(Data records)
══════

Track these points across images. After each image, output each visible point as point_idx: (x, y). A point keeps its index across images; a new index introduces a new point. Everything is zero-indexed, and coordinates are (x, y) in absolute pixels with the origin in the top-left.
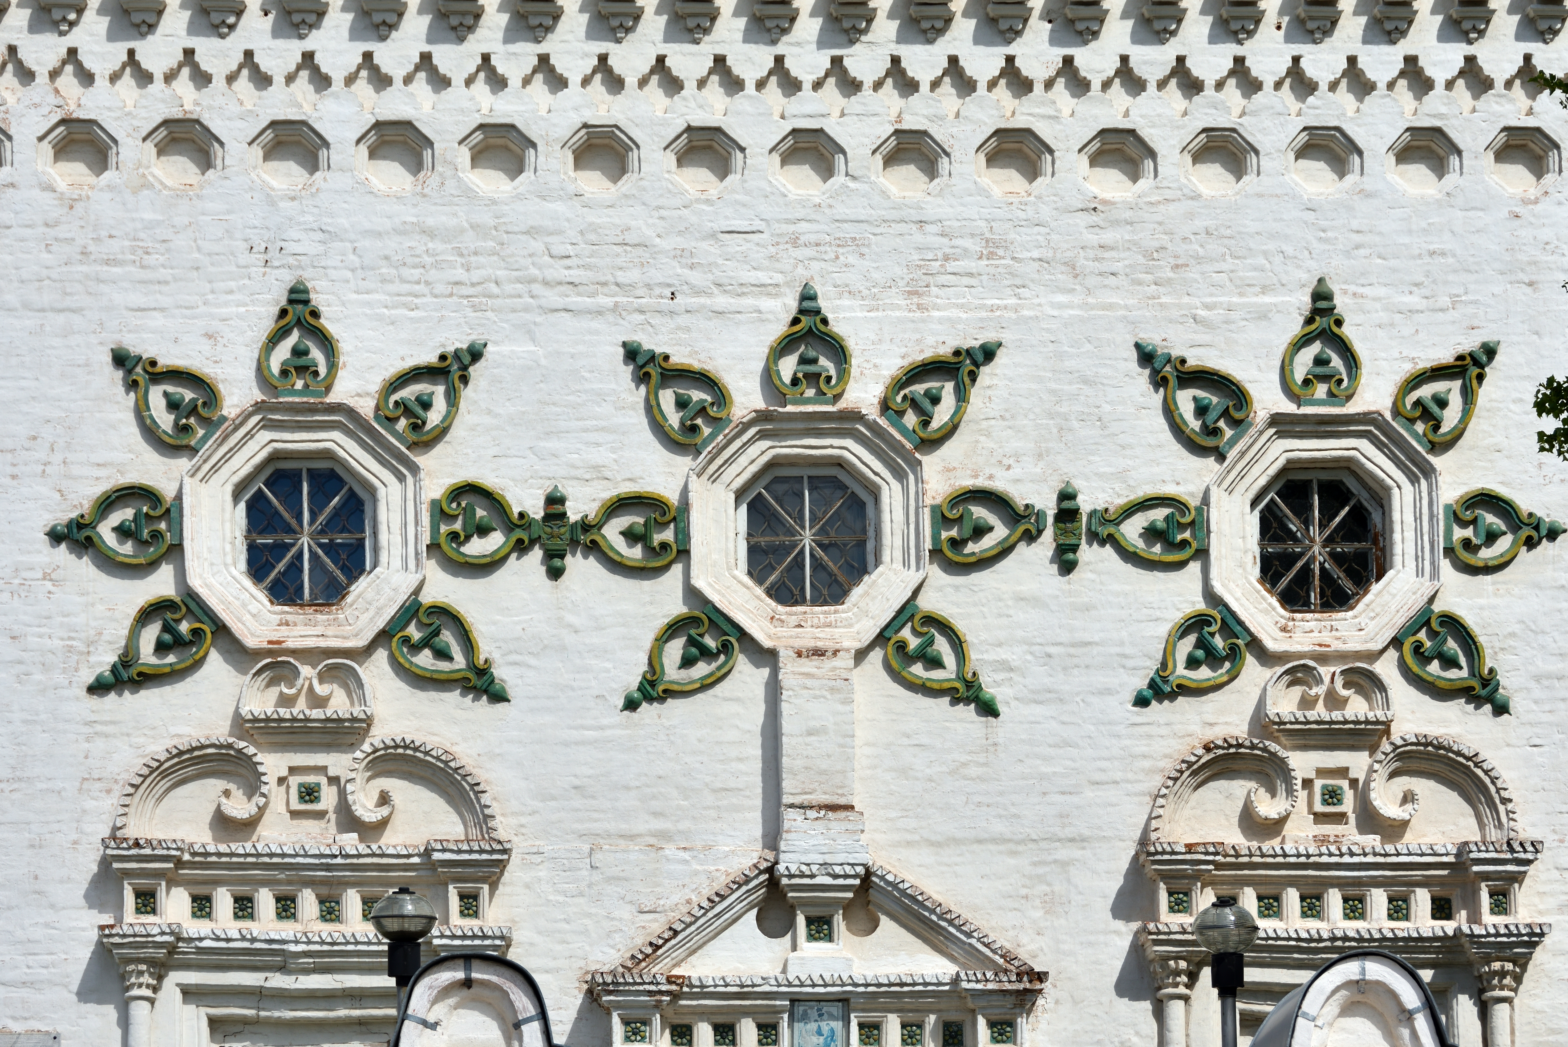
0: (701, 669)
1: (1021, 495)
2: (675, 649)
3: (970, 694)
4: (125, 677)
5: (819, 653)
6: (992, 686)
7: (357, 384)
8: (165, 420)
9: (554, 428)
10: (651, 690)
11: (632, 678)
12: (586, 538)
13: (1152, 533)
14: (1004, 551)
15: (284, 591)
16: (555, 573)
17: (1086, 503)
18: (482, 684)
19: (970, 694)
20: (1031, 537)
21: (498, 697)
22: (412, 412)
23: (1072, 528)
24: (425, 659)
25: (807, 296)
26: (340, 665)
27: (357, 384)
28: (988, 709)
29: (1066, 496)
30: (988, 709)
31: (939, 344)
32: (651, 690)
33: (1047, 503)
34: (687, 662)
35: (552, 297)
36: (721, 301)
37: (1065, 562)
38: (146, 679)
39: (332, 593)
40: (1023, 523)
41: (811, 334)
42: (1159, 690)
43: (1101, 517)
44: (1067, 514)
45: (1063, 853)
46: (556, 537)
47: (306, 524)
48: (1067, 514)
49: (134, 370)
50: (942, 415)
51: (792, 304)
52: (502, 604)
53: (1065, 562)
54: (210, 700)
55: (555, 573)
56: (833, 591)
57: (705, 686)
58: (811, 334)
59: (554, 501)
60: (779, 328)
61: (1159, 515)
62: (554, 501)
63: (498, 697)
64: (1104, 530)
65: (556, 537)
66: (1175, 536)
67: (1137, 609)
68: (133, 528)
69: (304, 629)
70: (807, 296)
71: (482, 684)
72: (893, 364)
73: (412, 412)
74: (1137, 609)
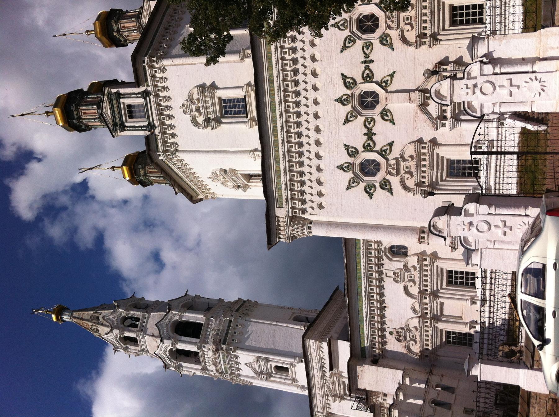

══════

What to produce — Rewrite the whole listing above as a numbered list, skipping any blank lines and leaving out the pictures.

Result of the task —
1. Track these points across images. After each image, output each visible point as point_idx: (x, y). A point keeps its index across images; a new index introduces a new point. Everything is zero-indexed, and coordinates are (x, y) in absolute pixels with the origin in the top-left.
2. 0: (701, 669)
3. 1: (1021, 495)
4. 2: (675, 649)
5. 3: (970, 694)
6. 4: (125, 677)
7. 5: (819, 653)
8. 6: (992, 686)
9. 7: (357, 384)
10. 8: (165, 420)
11. 9: (554, 428)
12. 10: (651, 690)
13. 11: (632, 678)
14. 12: (586, 538)
15. 13: (1152, 533)
16. 14: (1004, 551)
17. 15: (284, 591)
18. 16: (555, 573)
19. 17: (1086, 503)
20. 18: (482, 684)
21. 19: (970, 694)
22. 20: (1031, 537)
23. 21: (498, 697)
24. 22: (412, 412)
25. 23: (1072, 528)
26. 24: (425, 659)
27. 25: (807, 296)
28. 26: (340, 665)
29. 27: (357, 384)
30. 28: (988, 709)
31. 29: (1066, 496)
32. 30: (988, 709)
33. 31: (939, 344)
34. 32: (651, 690)
35. 33: (1047, 503)
36. 34: (687, 662)
37. 35: (552, 297)
38. 36: (721, 301)
39. 37: (1065, 562)
40. 38: (146, 679)
41. 39: (332, 593)
42. 40: (1023, 523)
43. 41: (811, 334)
44. 42: (1159, 690)
45. 43: (1101, 517)
46. 44: (1067, 514)
47. 45: (1063, 853)
48. 46: (556, 537)
49. 47: (306, 524)
50. 48: (1067, 514)
51. 49: (134, 370)
52. 50: (942, 415)
53. 51: (792, 304)
54. 52: (502, 604)
55. 53: (1065, 562)
56. 54: (210, 700)
57. 55: (555, 573)
58. 56: (833, 591)
59. 57: (705, 686)
60. 58: (811, 334)
61. 59: (554, 501)
62. 60: (779, 328)
63. 61: (1159, 515)
64. 62: (554, 501)
65. 63: (498, 697)
66. 64: (1104, 530)
67. 65: (556, 537)
68. 66: (1175, 536)
69. 67: (1137, 609)
70. 68: (133, 528)
71. 69: (304, 629)
72. 70: (807, 296)
73. 71: (482, 684)
74. 72: (893, 364)
75. 73: (412, 412)
76. 74: (1137, 609)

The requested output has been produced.